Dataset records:
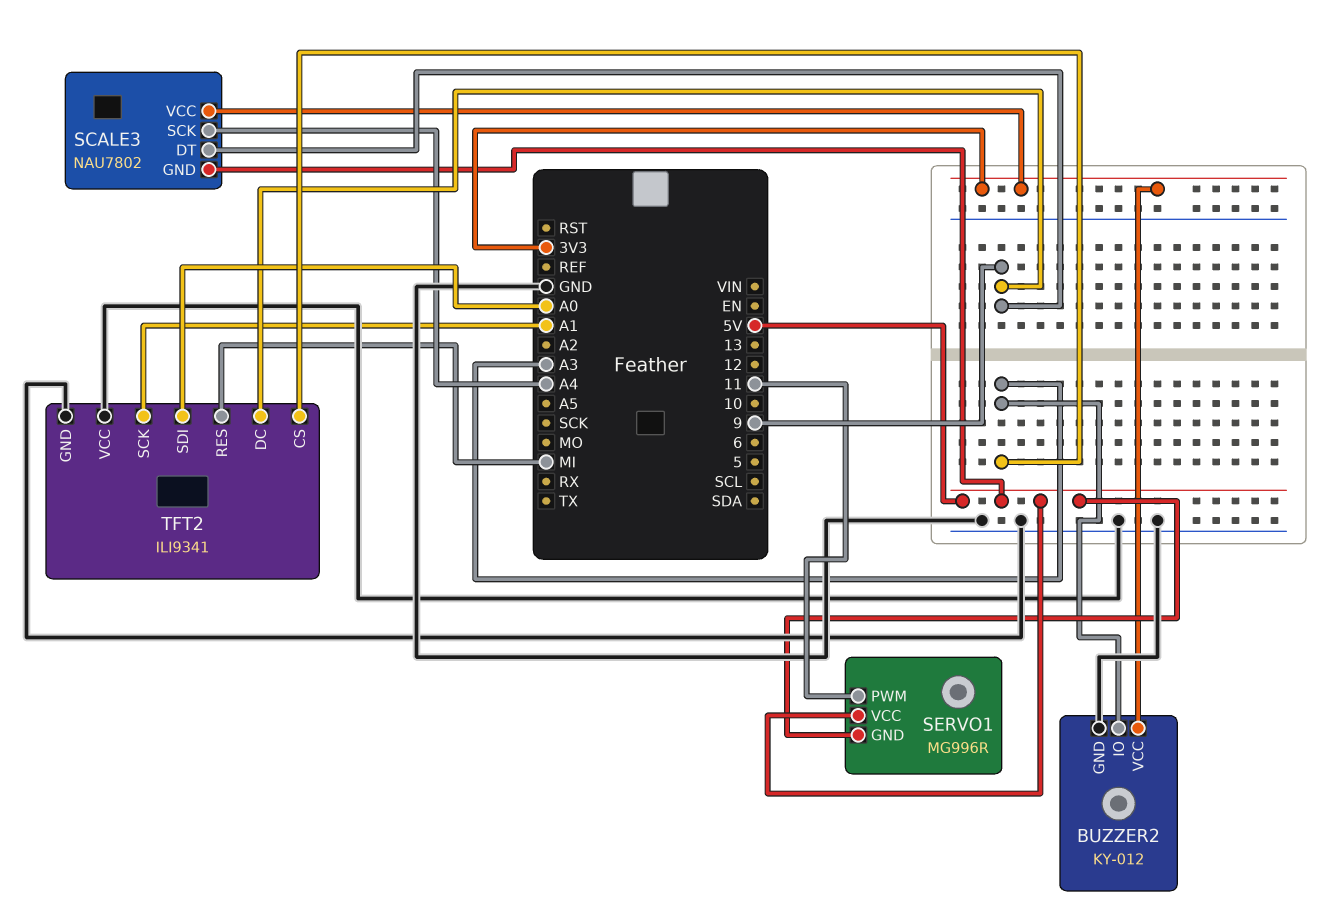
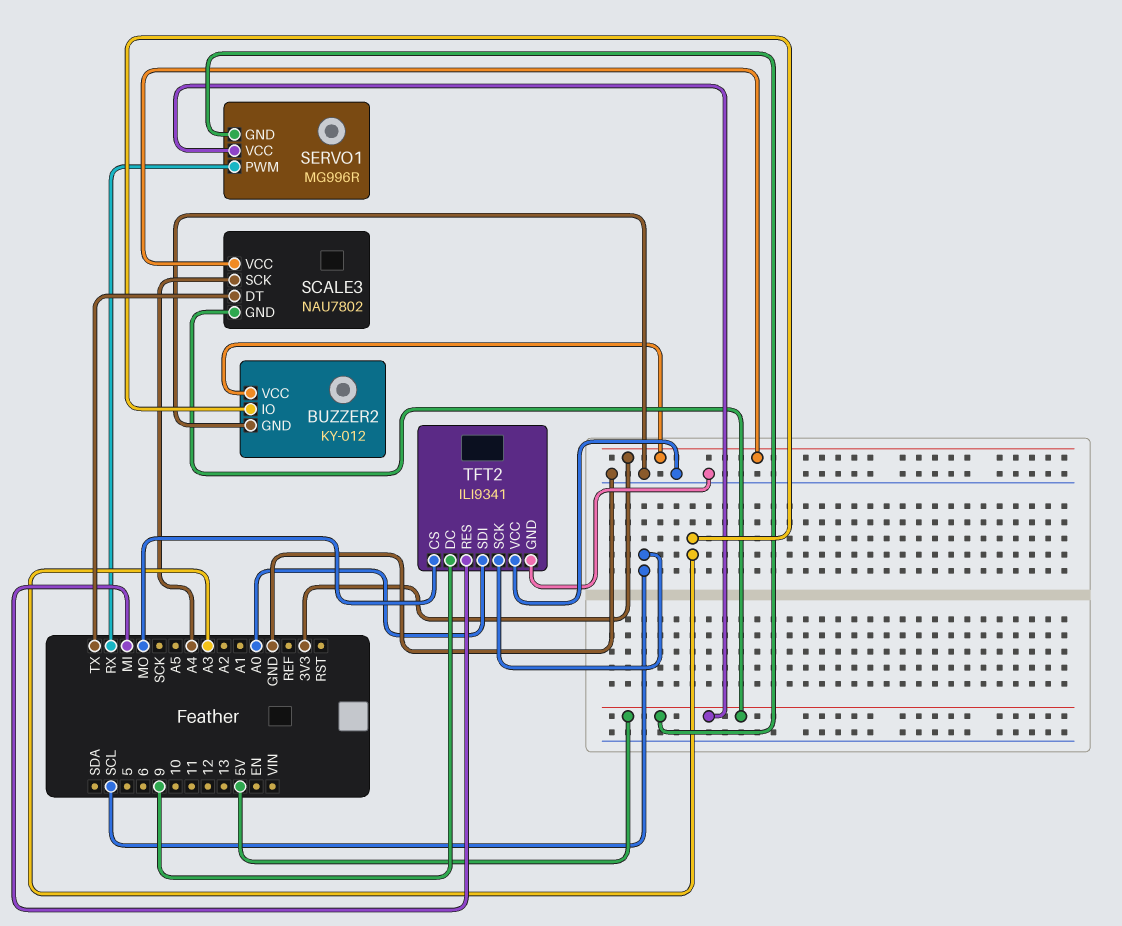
SCALE3 pin DT: 9 -> TX
SERVO1 pin PWM: 11 -> RX
TFT2 pin CS: A3 -> MO
TFT2 pin SCK: A1 -> SCL

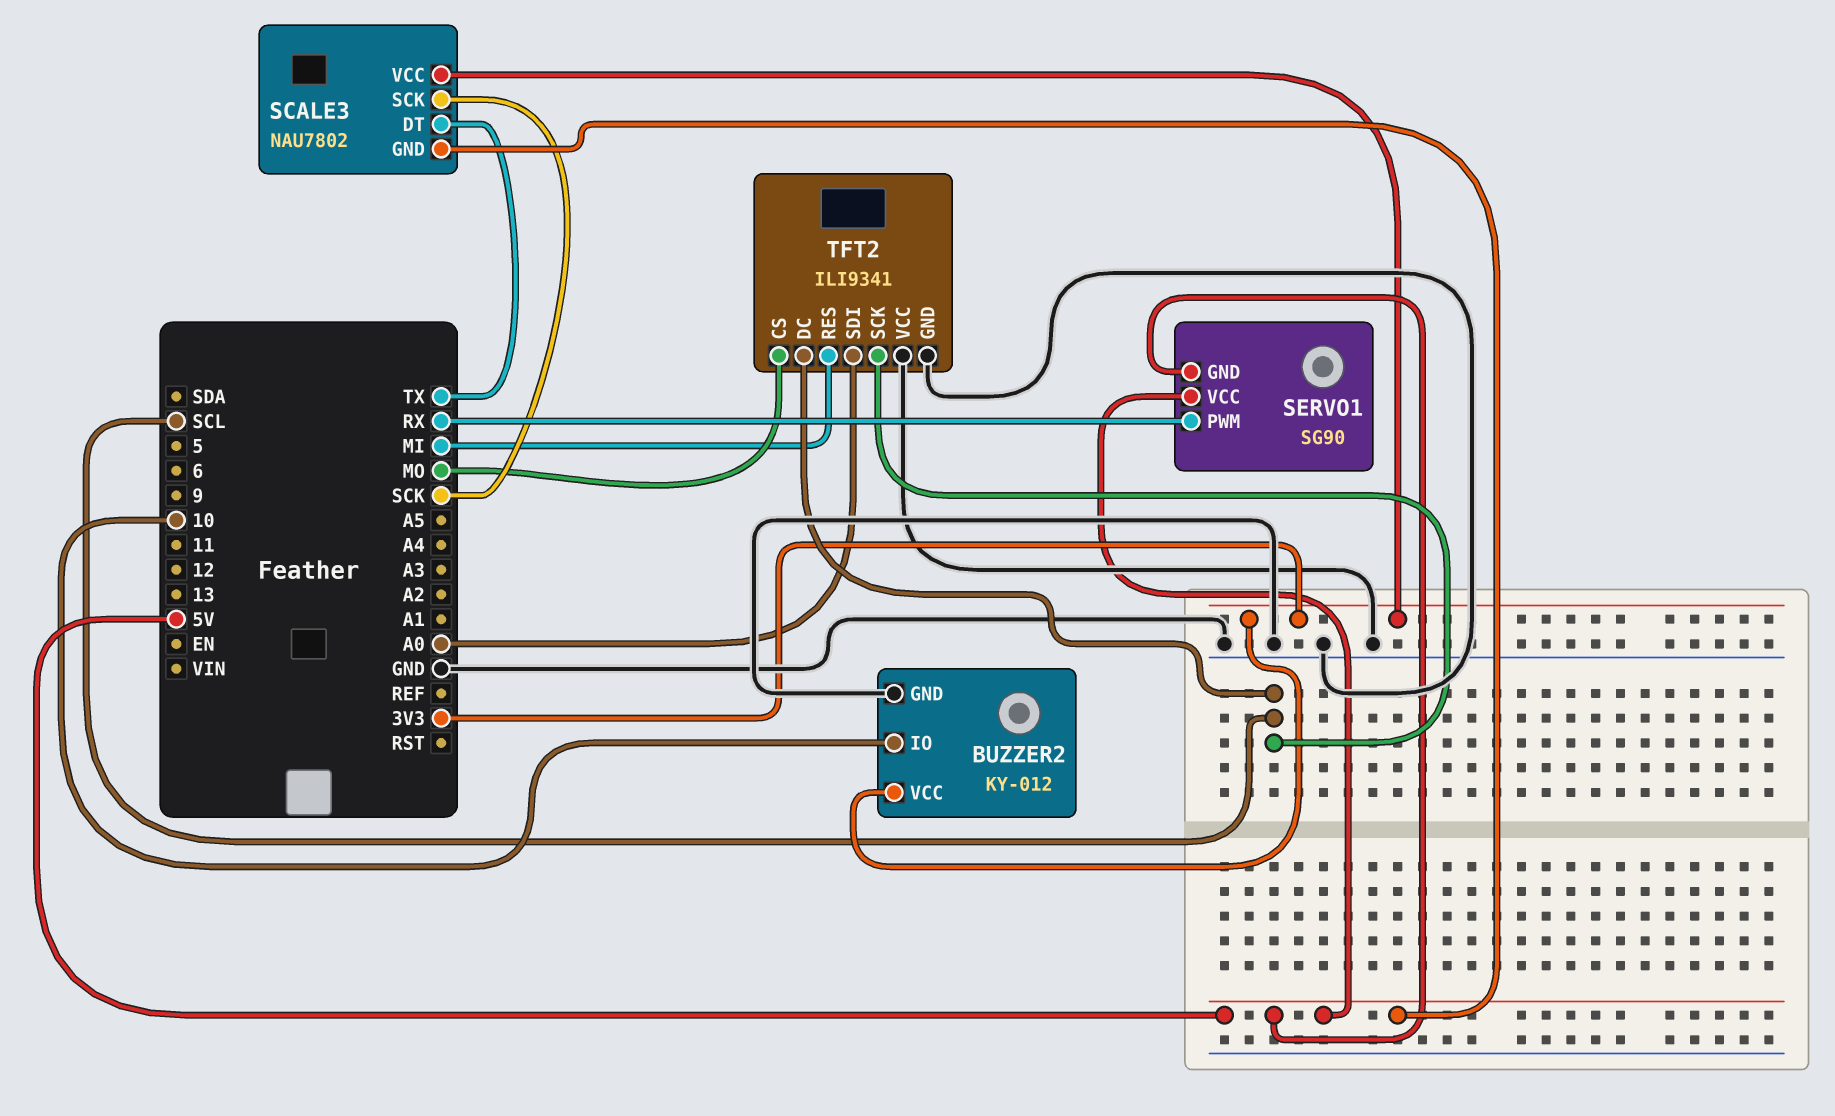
BUZZER2 pin IO: A3 -> 10
SCALE3 pin SCK: A4 -> SCK
SERVO1: MG996R -> SG90
TFT2 pin DC: 9 -> SCL

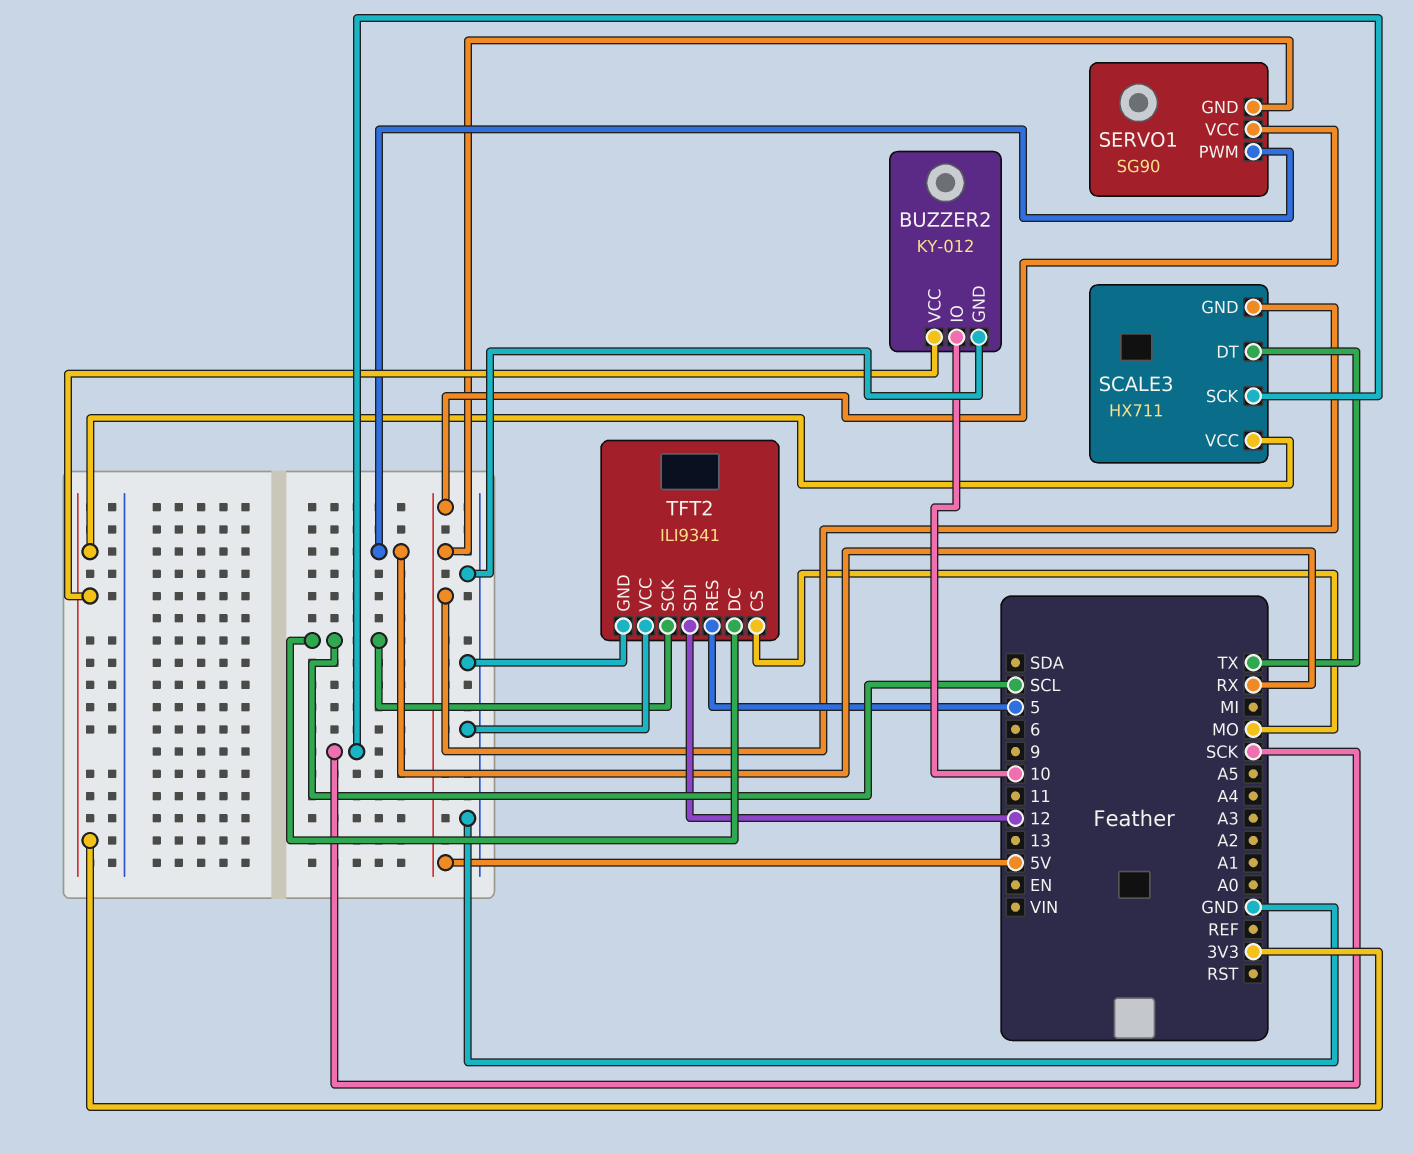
SCALE3: NAU7802 -> HX711
TFT2 pin RES: MI -> 5
TFT2 pin SDI: A0 -> 12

Problem details
Reproduce exactly the part of the records above that begins at the line holding "SERVO1: MG996R -> SG90" and ends at the final line, both included, leaving out the pictures.

Response for this exercise
SERVO1: MG996R -> SG90
TFT2 pin DC: 9 -> SCL

SCALE3: NAU7802 -> HX711
TFT2 pin RES: MI -> 5
TFT2 pin SDI: A0 -> 12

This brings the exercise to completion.